* [INFORMATION PROVIDED]
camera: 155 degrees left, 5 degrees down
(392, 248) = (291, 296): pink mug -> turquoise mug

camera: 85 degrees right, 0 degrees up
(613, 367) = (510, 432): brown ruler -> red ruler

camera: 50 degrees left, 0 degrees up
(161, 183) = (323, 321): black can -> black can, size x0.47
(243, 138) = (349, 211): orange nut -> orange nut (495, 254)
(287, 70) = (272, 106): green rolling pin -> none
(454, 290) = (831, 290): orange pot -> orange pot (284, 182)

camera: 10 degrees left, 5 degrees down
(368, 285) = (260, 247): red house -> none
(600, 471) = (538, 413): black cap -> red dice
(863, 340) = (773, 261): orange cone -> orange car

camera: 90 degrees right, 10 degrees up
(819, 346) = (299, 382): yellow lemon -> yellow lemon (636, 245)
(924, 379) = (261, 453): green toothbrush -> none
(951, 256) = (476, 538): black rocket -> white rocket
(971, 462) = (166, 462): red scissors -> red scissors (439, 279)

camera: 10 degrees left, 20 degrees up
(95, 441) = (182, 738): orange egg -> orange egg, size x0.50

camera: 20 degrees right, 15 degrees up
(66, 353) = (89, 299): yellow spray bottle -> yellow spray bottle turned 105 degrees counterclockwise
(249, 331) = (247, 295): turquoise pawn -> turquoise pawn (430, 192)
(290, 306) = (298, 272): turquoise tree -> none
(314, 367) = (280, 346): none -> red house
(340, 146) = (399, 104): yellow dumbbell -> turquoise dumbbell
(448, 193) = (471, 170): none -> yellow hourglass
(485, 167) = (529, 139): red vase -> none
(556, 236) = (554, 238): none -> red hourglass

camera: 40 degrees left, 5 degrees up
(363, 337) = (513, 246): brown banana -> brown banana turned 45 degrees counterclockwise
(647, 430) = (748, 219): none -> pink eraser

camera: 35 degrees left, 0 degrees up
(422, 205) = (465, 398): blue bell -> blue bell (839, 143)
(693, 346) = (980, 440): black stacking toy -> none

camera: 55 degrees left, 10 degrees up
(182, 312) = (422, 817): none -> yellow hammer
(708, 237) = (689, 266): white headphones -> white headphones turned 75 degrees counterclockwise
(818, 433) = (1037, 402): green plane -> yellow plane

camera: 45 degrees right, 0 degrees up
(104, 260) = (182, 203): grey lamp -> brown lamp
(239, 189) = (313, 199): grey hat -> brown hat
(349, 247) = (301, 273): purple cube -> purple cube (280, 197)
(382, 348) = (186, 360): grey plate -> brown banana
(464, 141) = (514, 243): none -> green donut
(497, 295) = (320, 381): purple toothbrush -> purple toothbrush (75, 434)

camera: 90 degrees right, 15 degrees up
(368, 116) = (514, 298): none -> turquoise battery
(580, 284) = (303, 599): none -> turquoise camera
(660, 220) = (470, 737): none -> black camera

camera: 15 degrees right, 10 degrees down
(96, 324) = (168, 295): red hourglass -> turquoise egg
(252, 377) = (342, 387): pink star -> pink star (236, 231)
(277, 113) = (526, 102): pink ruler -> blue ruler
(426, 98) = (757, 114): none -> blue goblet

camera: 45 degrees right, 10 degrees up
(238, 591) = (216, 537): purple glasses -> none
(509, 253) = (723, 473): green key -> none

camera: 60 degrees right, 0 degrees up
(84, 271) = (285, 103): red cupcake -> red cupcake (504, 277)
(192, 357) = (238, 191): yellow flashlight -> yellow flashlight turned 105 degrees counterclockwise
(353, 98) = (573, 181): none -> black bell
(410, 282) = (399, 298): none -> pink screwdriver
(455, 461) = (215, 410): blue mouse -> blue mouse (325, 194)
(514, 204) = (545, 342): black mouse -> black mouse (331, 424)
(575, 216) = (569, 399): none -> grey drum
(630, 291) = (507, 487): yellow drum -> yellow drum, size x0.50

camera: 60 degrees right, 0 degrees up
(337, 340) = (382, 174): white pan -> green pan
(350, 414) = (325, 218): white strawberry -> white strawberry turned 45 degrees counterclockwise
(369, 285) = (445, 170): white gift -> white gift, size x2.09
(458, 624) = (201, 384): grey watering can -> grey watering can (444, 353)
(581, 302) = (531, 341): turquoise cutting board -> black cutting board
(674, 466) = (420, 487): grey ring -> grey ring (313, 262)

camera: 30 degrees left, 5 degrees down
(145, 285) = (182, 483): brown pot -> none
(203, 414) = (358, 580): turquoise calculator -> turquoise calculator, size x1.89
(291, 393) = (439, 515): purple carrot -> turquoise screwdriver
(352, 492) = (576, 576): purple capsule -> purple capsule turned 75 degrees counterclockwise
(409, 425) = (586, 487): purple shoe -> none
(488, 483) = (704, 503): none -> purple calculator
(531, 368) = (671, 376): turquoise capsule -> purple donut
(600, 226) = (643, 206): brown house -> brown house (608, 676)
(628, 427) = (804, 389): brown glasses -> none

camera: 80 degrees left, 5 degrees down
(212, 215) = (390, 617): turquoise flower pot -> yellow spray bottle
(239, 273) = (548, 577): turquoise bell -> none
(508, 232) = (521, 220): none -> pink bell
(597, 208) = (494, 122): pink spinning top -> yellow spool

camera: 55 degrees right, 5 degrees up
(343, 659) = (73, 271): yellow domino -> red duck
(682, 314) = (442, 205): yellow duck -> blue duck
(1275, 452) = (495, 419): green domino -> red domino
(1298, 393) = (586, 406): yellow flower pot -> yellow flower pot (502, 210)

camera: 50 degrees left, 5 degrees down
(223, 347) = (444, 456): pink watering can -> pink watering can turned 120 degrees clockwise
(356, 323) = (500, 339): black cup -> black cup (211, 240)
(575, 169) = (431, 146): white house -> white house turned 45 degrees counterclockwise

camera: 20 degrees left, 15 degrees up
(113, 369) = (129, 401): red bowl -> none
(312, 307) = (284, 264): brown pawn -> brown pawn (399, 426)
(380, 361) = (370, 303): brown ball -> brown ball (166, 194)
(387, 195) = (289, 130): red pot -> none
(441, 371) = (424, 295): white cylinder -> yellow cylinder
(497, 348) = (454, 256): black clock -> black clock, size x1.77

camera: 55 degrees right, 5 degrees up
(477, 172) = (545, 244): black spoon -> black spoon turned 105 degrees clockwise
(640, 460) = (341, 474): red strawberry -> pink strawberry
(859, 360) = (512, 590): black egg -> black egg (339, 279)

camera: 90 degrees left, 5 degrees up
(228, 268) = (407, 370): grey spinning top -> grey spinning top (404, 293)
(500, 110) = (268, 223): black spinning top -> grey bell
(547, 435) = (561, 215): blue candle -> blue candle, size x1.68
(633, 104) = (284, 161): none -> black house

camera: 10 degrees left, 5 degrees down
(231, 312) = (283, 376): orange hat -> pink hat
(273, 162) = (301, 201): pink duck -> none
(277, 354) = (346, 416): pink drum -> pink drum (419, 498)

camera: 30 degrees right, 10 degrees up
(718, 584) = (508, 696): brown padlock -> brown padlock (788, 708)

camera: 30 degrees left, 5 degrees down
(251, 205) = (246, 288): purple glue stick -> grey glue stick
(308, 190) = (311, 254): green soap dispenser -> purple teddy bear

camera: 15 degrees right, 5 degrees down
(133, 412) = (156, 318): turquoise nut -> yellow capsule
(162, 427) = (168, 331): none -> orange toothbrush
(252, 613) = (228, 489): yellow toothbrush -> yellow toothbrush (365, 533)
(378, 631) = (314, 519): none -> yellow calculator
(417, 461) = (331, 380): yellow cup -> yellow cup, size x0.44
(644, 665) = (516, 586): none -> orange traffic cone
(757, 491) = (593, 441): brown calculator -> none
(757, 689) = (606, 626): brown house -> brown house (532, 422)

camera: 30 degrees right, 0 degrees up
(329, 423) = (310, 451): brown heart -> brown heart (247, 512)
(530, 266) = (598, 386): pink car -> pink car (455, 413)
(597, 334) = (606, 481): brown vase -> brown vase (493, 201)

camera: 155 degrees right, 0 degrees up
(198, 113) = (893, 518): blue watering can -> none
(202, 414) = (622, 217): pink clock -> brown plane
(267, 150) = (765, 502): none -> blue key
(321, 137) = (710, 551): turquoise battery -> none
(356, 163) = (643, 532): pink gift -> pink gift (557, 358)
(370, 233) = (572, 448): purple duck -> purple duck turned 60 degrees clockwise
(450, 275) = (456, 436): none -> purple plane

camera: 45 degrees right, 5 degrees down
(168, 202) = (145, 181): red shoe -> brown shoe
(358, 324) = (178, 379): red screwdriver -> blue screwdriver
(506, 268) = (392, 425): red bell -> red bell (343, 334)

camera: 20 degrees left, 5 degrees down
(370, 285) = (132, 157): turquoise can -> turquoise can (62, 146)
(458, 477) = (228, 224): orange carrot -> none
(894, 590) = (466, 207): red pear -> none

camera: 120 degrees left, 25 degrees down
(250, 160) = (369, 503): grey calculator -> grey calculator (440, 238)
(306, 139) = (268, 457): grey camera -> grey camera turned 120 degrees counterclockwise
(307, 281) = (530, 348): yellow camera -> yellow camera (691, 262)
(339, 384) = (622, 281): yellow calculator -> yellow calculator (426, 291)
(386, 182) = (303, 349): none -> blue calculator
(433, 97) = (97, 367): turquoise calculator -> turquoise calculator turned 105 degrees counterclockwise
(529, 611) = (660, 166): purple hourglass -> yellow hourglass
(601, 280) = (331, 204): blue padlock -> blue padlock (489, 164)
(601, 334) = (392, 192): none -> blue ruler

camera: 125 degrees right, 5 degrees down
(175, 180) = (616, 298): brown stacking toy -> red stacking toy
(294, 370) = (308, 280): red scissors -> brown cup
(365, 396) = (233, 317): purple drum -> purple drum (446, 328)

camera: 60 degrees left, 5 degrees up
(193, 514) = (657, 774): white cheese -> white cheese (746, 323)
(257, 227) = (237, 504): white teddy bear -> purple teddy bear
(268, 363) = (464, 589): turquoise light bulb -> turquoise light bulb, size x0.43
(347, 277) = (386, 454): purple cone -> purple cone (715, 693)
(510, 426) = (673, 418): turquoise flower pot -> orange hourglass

* [ACTION ITEM]
An exact copy of the lines from the one containing "camera: 60 degrees left, 5 degrees up" through the end of the entries is required, and nothing beyond them.

* [ANSWER SPACE]
camera: 60 degrees left, 5 degrees up
(193, 514) = (657, 774): white cheese -> white cheese (746, 323)
(257, 227) = (237, 504): white teddy bear -> purple teddy bear
(268, 363) = (464, 589): turquoise light bulb -> turquoise light bulb, size x0.43
(347, 277) = (386, 454): purple cone -> purple cone (715, 693)
(510, 426) = (673, 418): turquoise flower pot -> orange hourglass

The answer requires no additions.